• Task directions
Your response must be an exact transcription of the lines from the one containing "(519, 213) = (358, 435): none -> white hammer" through the final line of the data.

• Given material
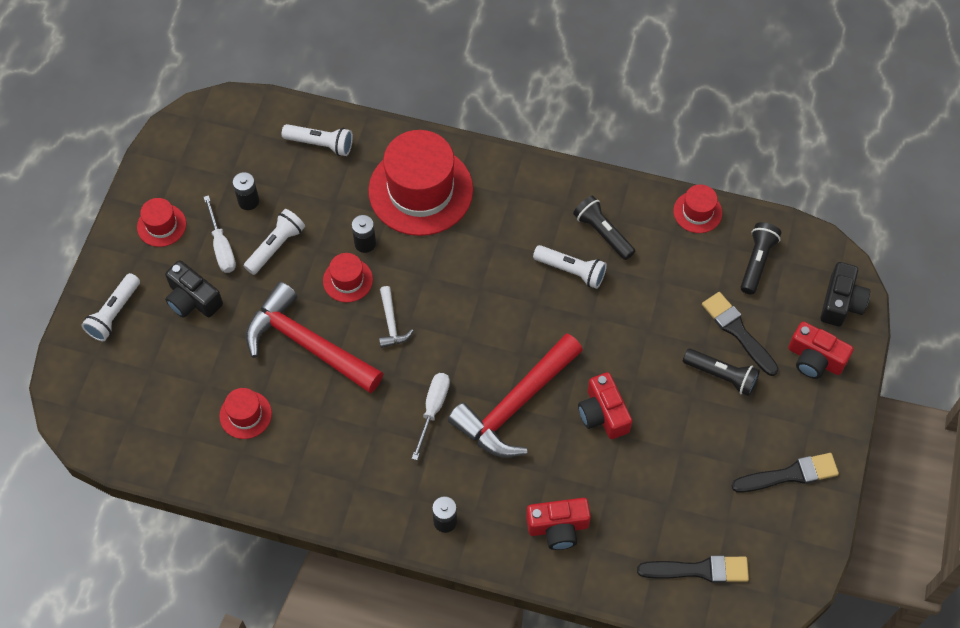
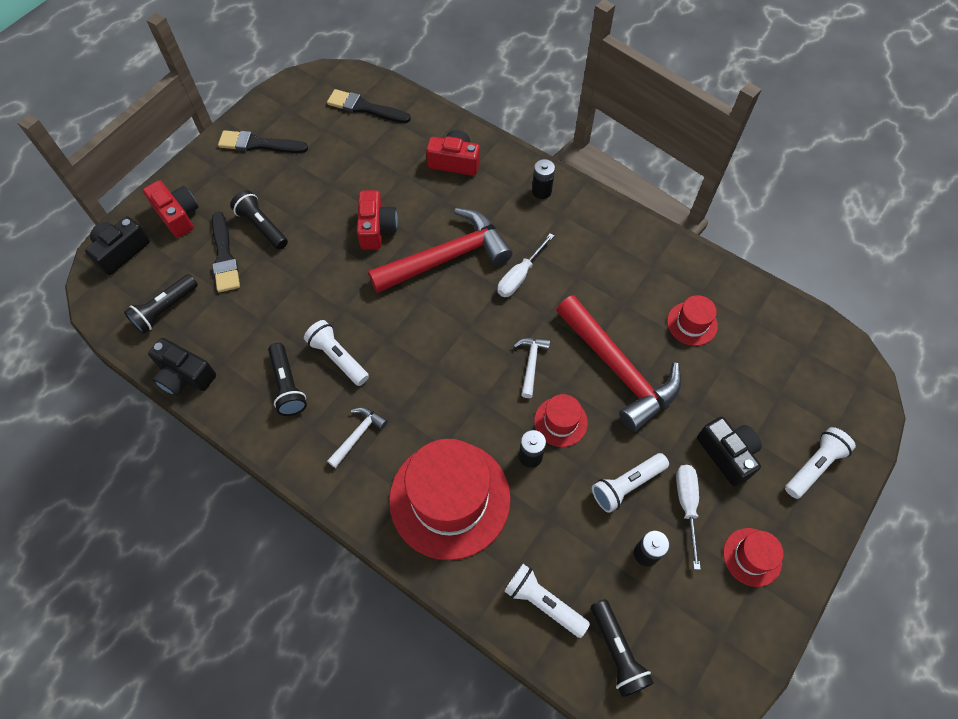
camera: 160 degrees left, 0 degrees up
(256, 131) = (617, 651): none -> black flashlight
(519, 213) = (358, 435): none -> white hammer
(697, 212) = (185, 376): red hat -> black camera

• Your solution
(519, 213) = (358, 435): none -> white hammer
(697, 212) = (185, 376): red hat -> black camera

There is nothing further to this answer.